-- Dataset entries follows --

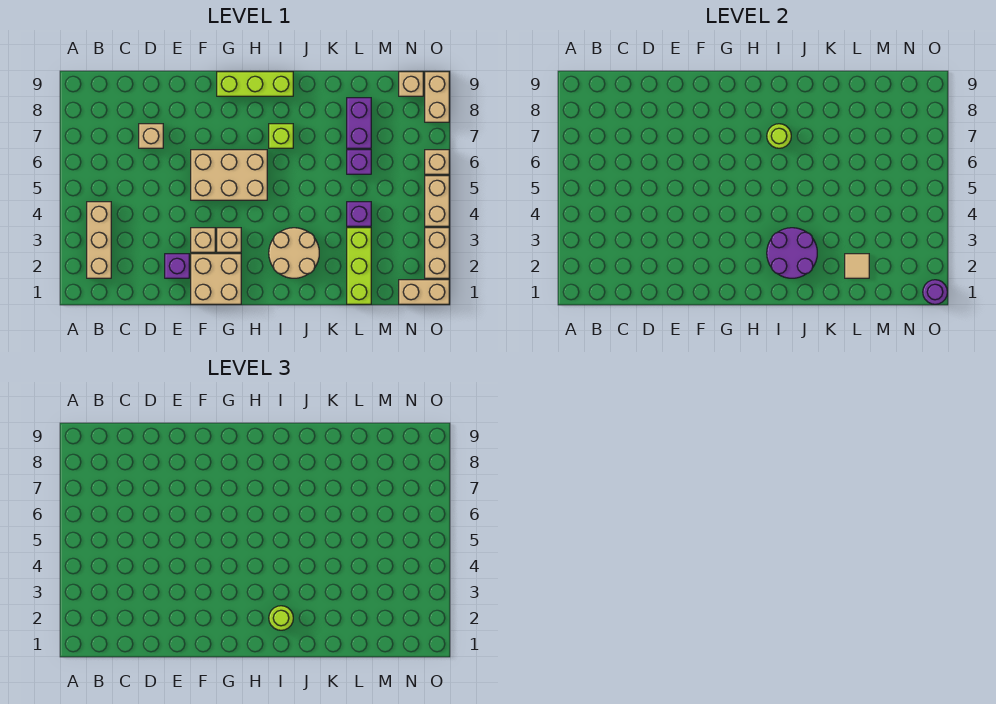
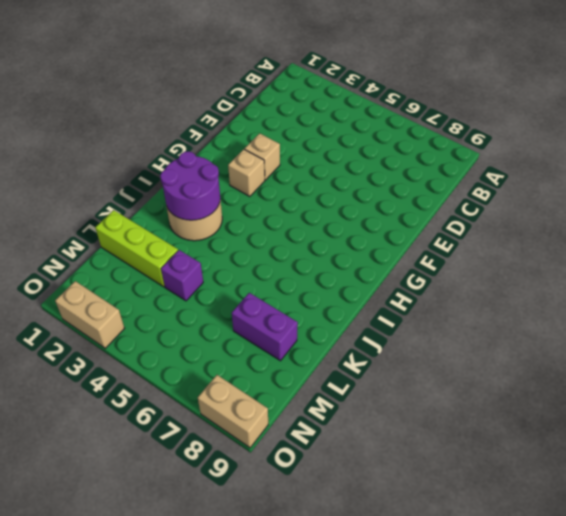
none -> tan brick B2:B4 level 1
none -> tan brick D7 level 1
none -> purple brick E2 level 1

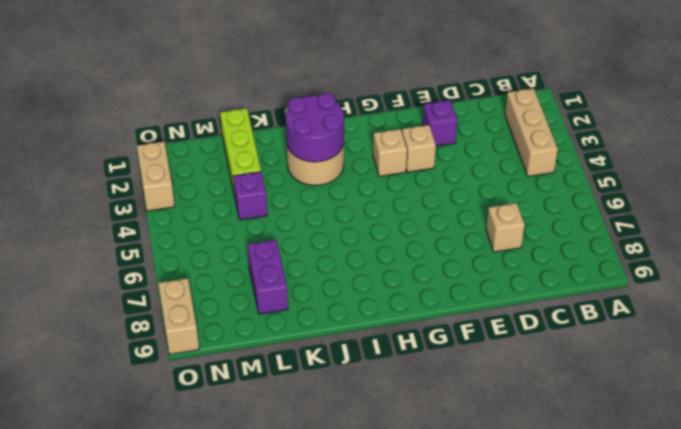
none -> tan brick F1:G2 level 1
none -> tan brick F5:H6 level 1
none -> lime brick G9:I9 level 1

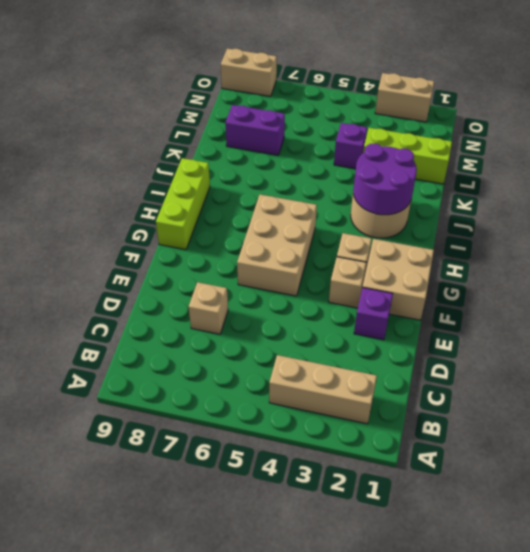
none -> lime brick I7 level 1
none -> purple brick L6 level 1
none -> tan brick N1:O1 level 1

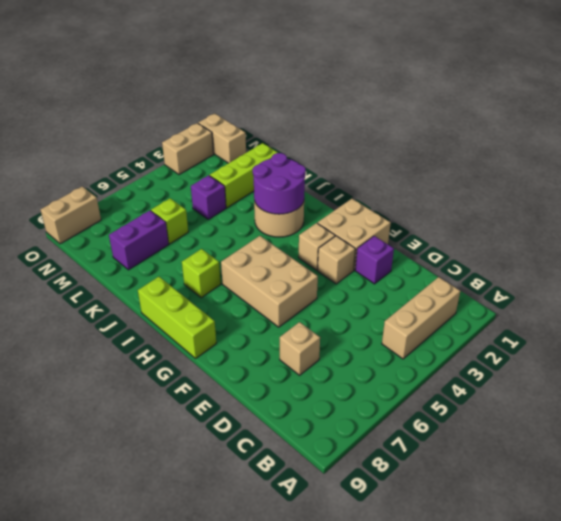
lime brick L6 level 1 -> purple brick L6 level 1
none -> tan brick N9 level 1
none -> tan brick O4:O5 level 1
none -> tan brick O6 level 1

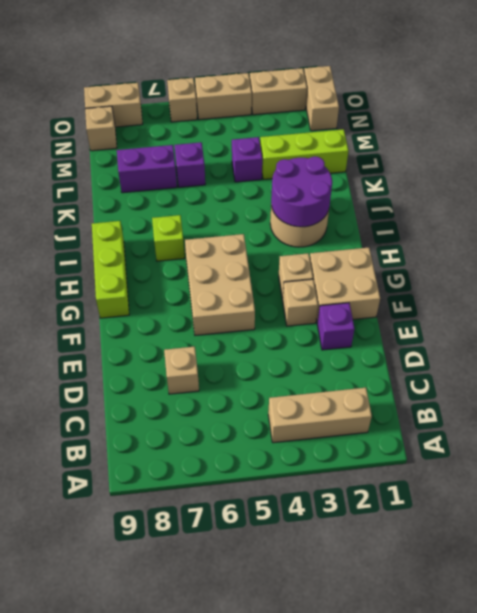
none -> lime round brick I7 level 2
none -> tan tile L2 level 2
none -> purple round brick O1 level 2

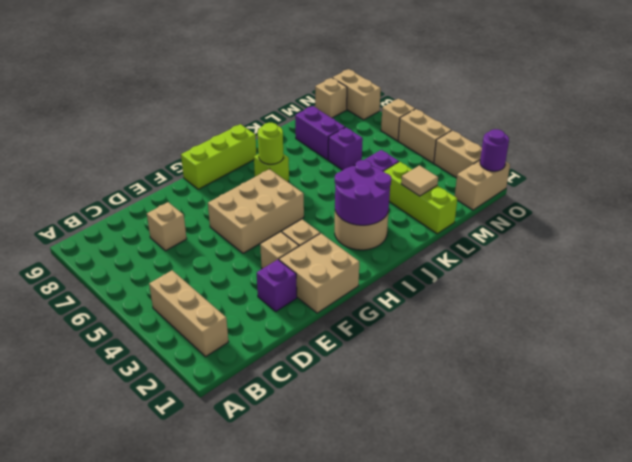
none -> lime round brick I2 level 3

-- Dataset entries concluded --

Only an exact copy is wanted: the lines from the opening of the material through the line that has "none -> tan brick N9 level 1", minus any pictures.

▶ _Exercise output_:
none -> tan brick B2:B4 level 1
none -> tan brick D7 level 1
none -> purple brick E2 level 1

none -> tan brick F1:G2 level 1
none -> tan brick F5:H6 level 1
none -> lime brick G9:I9 level 1

none -> lime brick I7 level 1
none -> purple brick L6 level 1
none -> tan brick N1:O1 level 1

lime brick L6 level 1 -> purple brick L6 level 1
none -> tan brick N9 level 1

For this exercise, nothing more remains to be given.